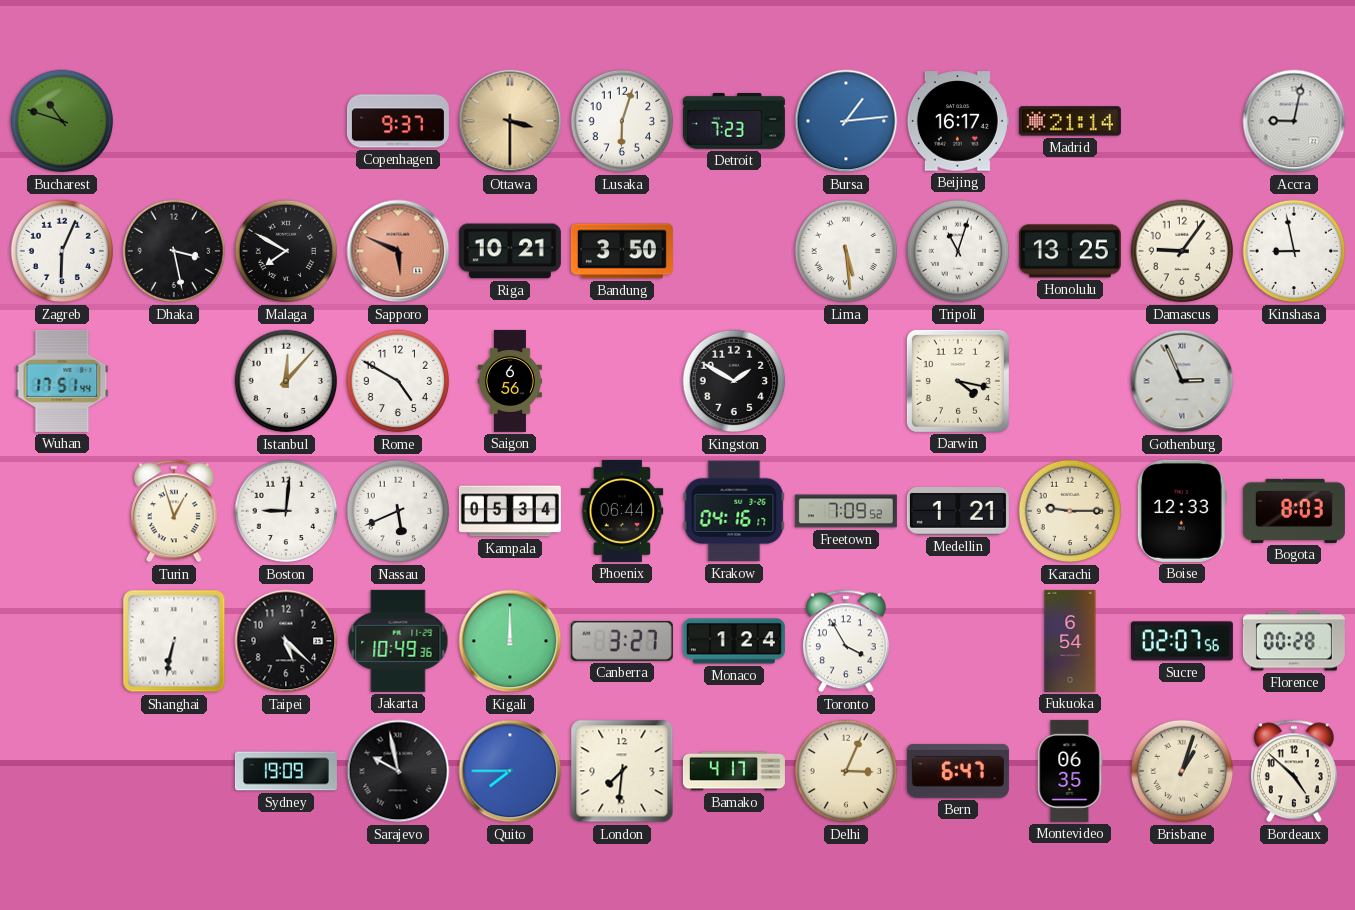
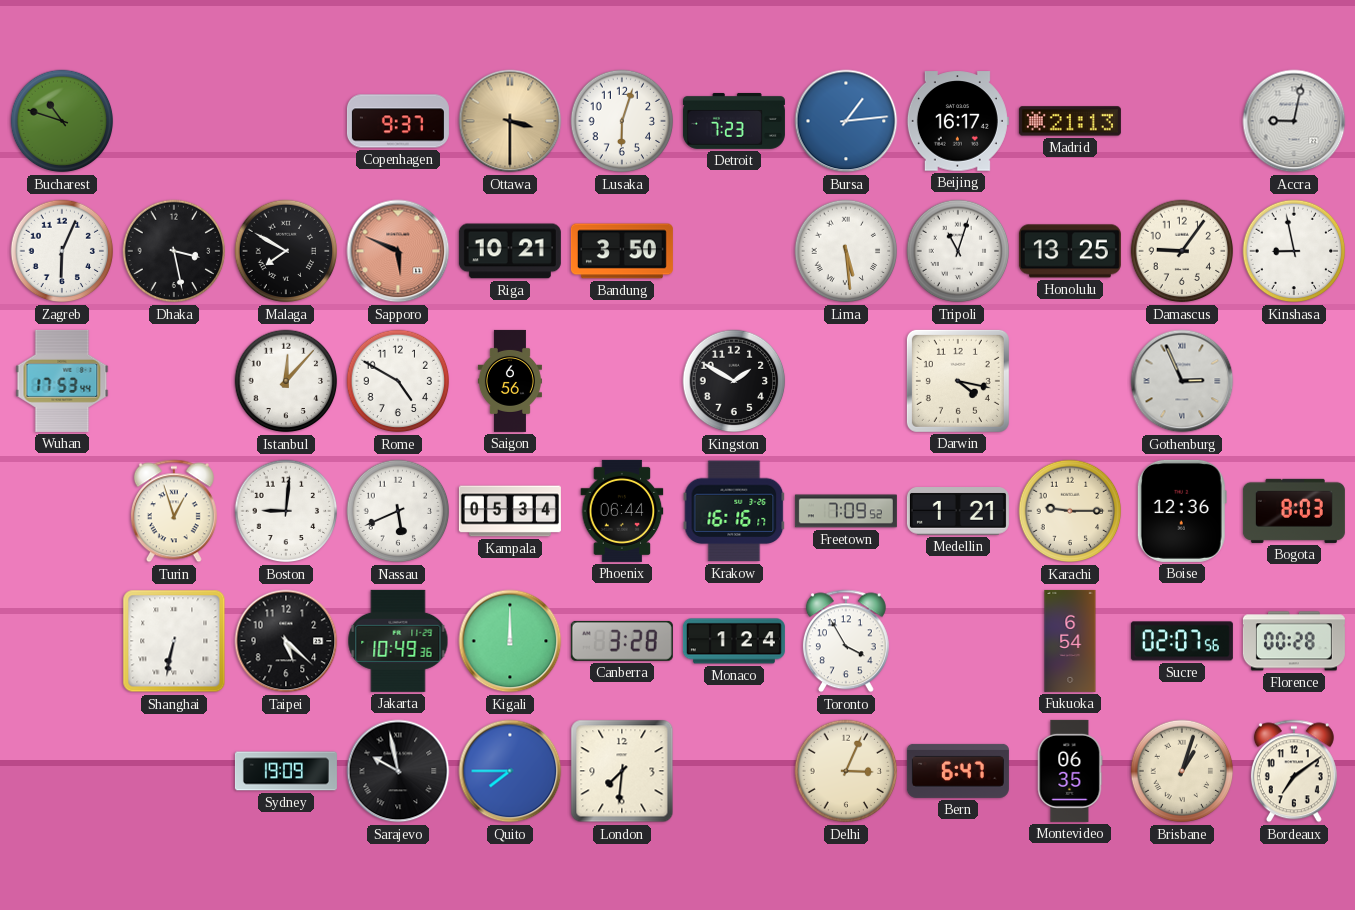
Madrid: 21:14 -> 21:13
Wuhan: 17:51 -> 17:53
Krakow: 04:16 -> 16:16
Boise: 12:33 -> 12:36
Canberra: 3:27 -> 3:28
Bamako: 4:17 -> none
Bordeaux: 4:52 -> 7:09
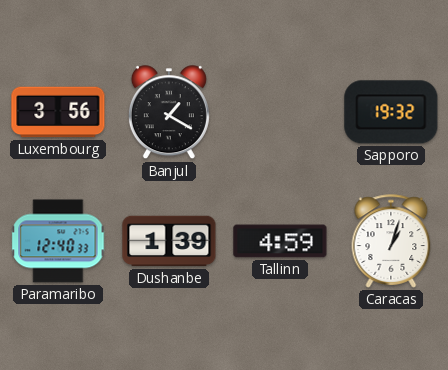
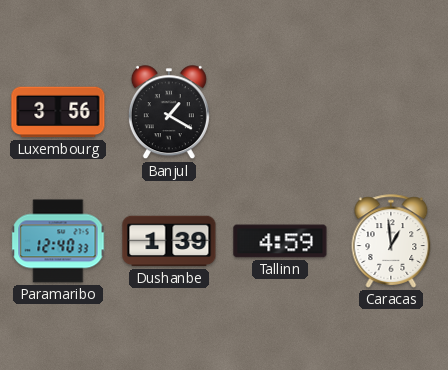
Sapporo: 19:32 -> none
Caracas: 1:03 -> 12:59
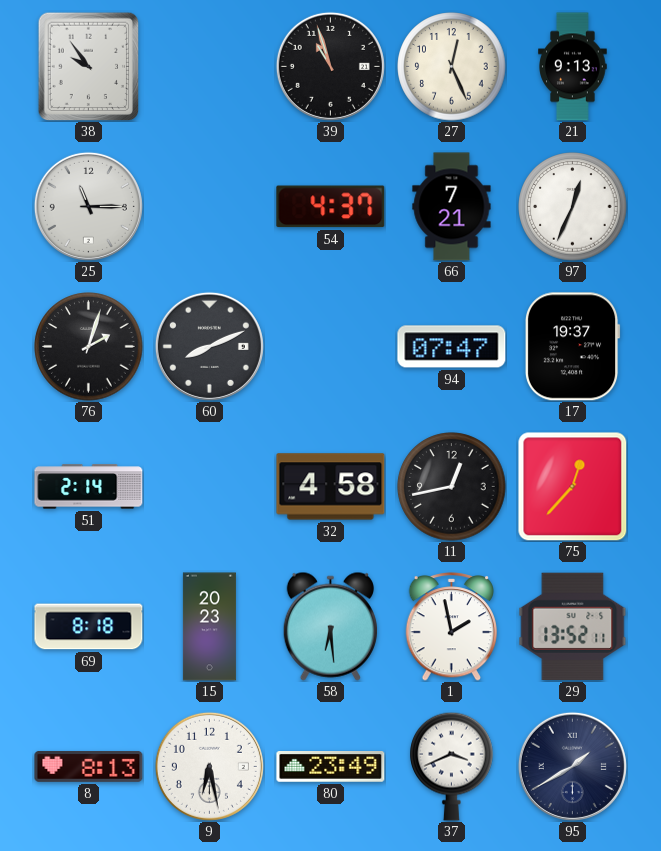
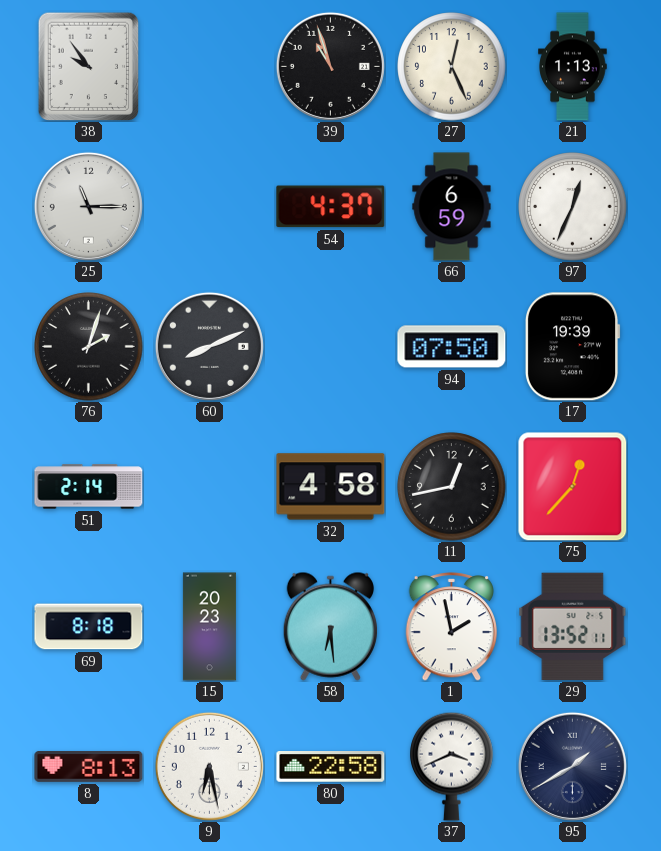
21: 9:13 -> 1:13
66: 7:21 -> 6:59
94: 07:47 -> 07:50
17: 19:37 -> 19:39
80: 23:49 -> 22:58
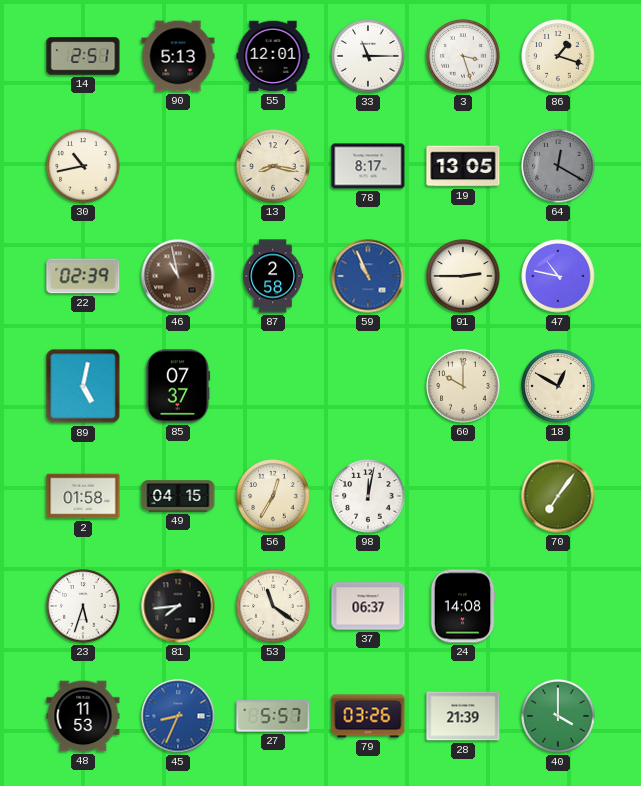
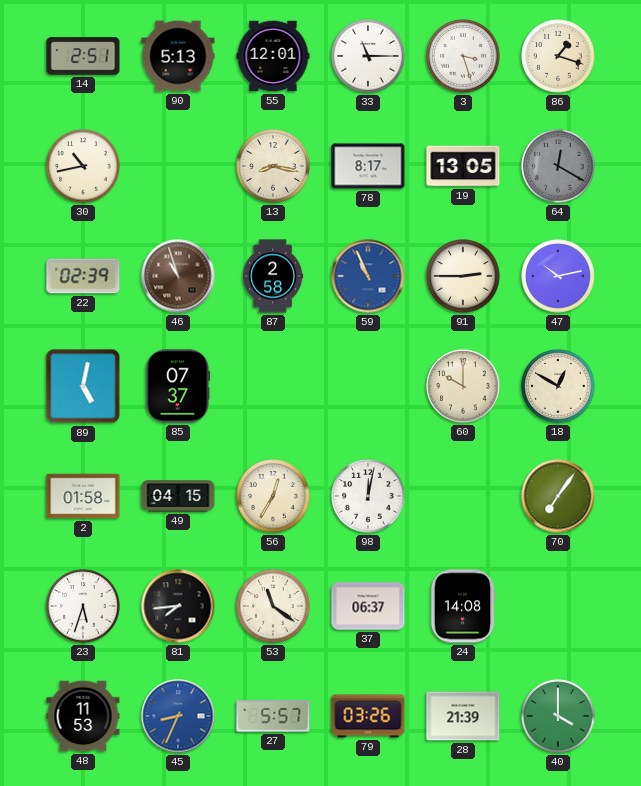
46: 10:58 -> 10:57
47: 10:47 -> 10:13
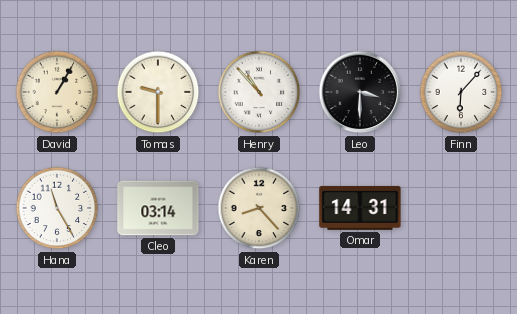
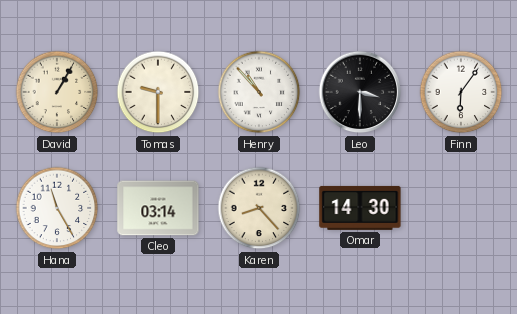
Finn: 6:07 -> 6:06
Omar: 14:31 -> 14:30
..............................
__Short exercise__
Copy every line of the records above character for character, omitting the pictures from your answer.

__Exercise result__
Madrid: 21:14 -> 21:13
Wuhan: 17:51 -> 17:53
Krakow: 04:16 -> 16:16
Boise: 12:33 -> 12:36
Canberra: 3:27 -> 3:28
Bamako: 4:17 -> none
Bordeaux: 4:52 -> 7:09
Sapporo: 19:32 -> none
Caracas: 1:03 -> 12:59
21: 9:13 -> 1:13
66: 7:21 -> 6:59
94: 07:47 -> 07:50
17: 19:37 -> 19:39
80: 23:49 -> 22:58
46: 10:58 -> 10:57
47: 10:47 -> 10:13
Finn: 6:07 -> 6:06
Omar: 14:31 -> 14:30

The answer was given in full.